Please restate each entry below, word for word.

BEGIN DATA PROVIDED

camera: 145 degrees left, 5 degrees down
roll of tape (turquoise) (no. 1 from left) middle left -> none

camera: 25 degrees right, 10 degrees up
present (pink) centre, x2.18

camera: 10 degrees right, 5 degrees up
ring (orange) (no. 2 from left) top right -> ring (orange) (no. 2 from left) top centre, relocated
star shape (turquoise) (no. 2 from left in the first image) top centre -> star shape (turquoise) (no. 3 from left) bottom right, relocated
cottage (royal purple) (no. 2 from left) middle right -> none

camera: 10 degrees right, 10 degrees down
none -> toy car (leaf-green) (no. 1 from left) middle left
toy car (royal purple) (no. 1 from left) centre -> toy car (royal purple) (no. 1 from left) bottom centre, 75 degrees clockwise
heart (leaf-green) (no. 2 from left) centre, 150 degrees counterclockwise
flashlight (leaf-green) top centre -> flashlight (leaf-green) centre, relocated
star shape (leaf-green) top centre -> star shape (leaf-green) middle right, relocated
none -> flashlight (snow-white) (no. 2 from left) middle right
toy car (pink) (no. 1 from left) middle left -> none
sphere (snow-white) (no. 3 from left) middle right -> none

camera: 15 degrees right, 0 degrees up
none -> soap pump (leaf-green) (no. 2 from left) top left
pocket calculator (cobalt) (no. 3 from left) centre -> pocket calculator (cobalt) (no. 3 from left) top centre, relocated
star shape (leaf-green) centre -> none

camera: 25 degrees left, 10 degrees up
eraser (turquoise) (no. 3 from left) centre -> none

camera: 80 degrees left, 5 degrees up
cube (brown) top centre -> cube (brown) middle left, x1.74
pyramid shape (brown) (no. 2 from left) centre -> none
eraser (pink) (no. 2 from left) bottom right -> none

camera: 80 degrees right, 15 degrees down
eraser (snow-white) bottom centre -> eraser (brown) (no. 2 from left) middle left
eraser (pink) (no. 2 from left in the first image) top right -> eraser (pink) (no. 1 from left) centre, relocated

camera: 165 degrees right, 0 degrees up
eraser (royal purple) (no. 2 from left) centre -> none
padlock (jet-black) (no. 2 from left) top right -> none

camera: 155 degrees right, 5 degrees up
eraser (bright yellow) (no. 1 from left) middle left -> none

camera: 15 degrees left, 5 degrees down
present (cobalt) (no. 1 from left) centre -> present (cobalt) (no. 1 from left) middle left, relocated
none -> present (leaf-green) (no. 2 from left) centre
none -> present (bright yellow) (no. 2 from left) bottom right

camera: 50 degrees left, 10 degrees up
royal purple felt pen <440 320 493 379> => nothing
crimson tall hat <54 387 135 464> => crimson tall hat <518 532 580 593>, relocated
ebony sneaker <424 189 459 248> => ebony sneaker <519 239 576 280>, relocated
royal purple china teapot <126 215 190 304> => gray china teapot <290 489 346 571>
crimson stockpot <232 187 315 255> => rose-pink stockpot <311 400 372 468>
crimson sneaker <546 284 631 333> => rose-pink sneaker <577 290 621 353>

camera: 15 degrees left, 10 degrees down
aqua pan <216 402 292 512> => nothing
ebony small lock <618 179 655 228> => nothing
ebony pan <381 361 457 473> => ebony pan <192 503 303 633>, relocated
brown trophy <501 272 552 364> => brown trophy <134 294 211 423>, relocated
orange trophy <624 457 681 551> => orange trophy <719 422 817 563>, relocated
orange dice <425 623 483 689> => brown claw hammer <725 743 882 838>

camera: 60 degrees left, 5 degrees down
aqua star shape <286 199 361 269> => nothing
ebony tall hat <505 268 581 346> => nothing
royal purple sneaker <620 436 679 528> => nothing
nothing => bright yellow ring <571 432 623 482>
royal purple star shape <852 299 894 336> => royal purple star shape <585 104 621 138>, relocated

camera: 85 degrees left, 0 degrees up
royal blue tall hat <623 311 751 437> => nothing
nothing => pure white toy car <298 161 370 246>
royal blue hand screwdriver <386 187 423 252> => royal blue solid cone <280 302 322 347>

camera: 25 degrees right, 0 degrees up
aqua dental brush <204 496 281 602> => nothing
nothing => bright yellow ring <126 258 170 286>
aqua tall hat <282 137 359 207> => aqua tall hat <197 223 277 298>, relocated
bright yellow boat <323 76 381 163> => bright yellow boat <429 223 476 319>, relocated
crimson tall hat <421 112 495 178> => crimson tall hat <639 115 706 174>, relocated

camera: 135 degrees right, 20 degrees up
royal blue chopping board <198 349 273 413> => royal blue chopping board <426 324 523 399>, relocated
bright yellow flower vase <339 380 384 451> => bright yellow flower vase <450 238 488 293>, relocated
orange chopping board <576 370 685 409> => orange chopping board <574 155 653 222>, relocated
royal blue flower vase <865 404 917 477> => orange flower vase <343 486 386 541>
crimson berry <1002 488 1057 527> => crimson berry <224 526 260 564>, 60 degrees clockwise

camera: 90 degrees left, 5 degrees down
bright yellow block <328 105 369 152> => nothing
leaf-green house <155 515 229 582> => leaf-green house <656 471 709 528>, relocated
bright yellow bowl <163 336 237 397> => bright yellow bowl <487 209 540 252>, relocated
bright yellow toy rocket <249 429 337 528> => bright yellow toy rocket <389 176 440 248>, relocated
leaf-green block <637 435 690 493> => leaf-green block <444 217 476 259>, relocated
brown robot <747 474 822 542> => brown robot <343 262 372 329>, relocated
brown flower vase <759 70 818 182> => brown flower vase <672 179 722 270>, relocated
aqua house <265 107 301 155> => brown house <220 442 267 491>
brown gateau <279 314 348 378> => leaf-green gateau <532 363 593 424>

END DATA PROVIDED

## WRITTEN REPLY
camera: 145 degrees left, 5 degrees down
roll of tape (turquoise) (no. 1 from left) middle left -> none

camera: 25 degrees right, 10 degrees up
present (pink) centre, x2.18

camera: 10 degrees right, 5 degrees up
ring (orange) (no. 2 from left) top right -> ring (orange) (no. 2 from left) top centre, relocated
star shape (turquoise) (no. 2 from left in the first image) top centre -> star shape (turquoise) (no. 3 from left) bottom right, relocated
cottage (royal purple) (no. 2 from left) middle right -> none

camera: 10 degrees right, 10 degrees down
none -> toy car (leaf-green) (no. 1 from left) middle left
toy car (royal purple) (no. 1 from left) centre -> toy car (royal purple) (no. 1 from left) bottom centre, 75 degrees clockwise
heart (leaf-green) (no. 2 from left) centre, 150 degrees counterclockwise
flashlight (leaf-green) top centre -> flashlight (leaf-green) centre, relocated
star shape (leaf-green) top centre -> star shape (leaf-green) middle right, relocated
none -> flashlight (snow-white) (no. 2 from left) middle right
toy car (pink) (no. 1 from left) middle left -> none
sphere (snow-white) (no. 3 from left) middle right -> none

camera: 15 degrees right, 0 degrees up
none -> soap pump (leaf-green) (no. 2 from left) top left
pocket calculator (cobalt) (no. 3 from left) centre -> pocket calculator (cobalt) (no. 3 from left) top centre, relocated
star shape (leaf-green) centre -> none

camera: 25 degrees left, 10 degrees up
eraser (turquoise) (no. 3 from left) centre -> none

camera: 80 degrees left, 5 degrees up
cube (brown) top centre -> cube (brown) middle left, x1.74
pyramid shape (brown) (no. 2 from left) centre -> none
eraser (pink) (no. 2 from left) bottom right -> none

camera: 80 degrees right, 15 degrees down
eraser (snow-white) bottom centre -> eraser (brown) (no. 2 from left) middle left
eraser (pink) (no. 2 from left in the first image) top right -> eraser (pink) (no. 1 from left) centre, relocated

camera: 165 degrees right, 0 degrees up
eraser (royal purple) (no. 2 from left) centre -> none
padlock (jet-black) (no. 2 from left) top right -> none

camera: 155 degrees right, 5 degrees up
eraser (bright yellow) (no. 1 from left) middle left -> none

camera: 15 degrees left, 5 degrees down
present (cobalt) (no. 1 from left) centre -> present (cobalt) (no. 1 from left) middle left, relocated
none -> present (leaf-green) (no. 2 from left) centre
none -> present (bright yellow) (no. 2 from left) bottom right

camera: 50 degrees left, 10 degrees up
royal purple felt pen <440 320 493 379> => nothing
crimson tall hat <54 387 135 464> => crimson tall hat <518 532 580 593>, relocated
ebony sneaker <424 189 459 248> => ebony sneaker <519 239 576 280>, relocated
royal purple china teapot <126 215 190 304> => gray china teapot <290 489 346 571>
crimson stockpot <232 187 315 255> => rose-pink stockpot <311 400 372 468>
crimson sneaker <546 284 631 333> => rose-pink sneaker <577 290 621 353>

camera: 15 degrees left, 10 degrees down
aqua pan <216 402 292 512> => nothing
ebony small lock <618 179 655 228> => nothing
ebony pan <381 361 457 473> => ebony pan <192 503 303 633>, relocated
brown trophy <501 272 552 364> => brown trophy <134 294 211 423>, relocated
orange trophy <624 457 681 551> => orange trophy <719 422 817 563>, relocated
orange dice <425 623 483 689> => brown claw hammer <725 743 882 838>

camera: 60 degrees left, 5 degrees down
aqua star shape <286 199 361 269> => nothing
ebony tall hat <505 268 581 346> => nothing
royal purple sneaker <620 436 679 528> => nothing
nothing => bright yellow ring <571 432 623 482>
royal purple star shape <852 299 894 336> => royal purple star shape <585 104 621 138>, relocated

camera: 85 degrees left, 0 degrees up
royal blue tall hat <623 311 751 437> => nothing
nothing => pure white toy car <298 161 370 246>
royal blue hand screwdriver <386 187 423 252> => royal blue solid cone <280 302 322 347>

camera: 25 degrees right, 0 degrees up
aqua dental brush <204 496 281 602> => nothing
nothing => bright yellow ring <126 258 170 286>
aqua tall hat <282 137 359 207> => aqua tall hat <197 223 277 298>, relocated
bright yellow boat <323 76 381 163> => bright yellow boat <429 223 476 319>, relocated
crimson tall hat <421 112 495 178> => crimson tall hat <639 115 706 174>, relocated

camera: 135 degrees right, 20 degrees up
royal blue chopping board <198 349 273 413> => royal blue chopping board <426 324 523 399>, relocated
bright yellow flower vase <339 380 384 451> => bright yellow flower vase <450 238 488 293>, relocated
orange chopping board <576 370 685 409> => orange chopping board <574 155 653 222>, relocated
royal blue flower vase <865 404 917 477> => orange flower vase <343 486 386 541>
crimson berry <1002 488 1057 527> => crimson berry <224 526 260 564>, 60 degrees clockwise

camera: 90 degrees left, 5 degrees down
bright yellow block <328 105 369 152> => nothing
leaf-green house <155 515 229 582> => leaf-green house <656 471 709 528>, relocated
bright yellow bowl <163 336 237 397> => bright yellow bowl <487 209 540 252>, relocated
bright yellow toy rocket <249 429 337 528> => bright yellow toy rocket <389 176 440 248>, relocated
leaf-green block <637 435 690 493> => leaf-green block <444 217 476 259>, relocated
brown robot <747 474 822 542> => brown robot <343 262 372 329>, relocated
brown flower vase <759 70 818 182> => brown flower vase <672 179 722 270>, relocated
aqua house <265 107 301 155> => brown house <220 442 267 491>
brown gateau <279 314 348 378> => leaf-green gateau <532 363 593 424>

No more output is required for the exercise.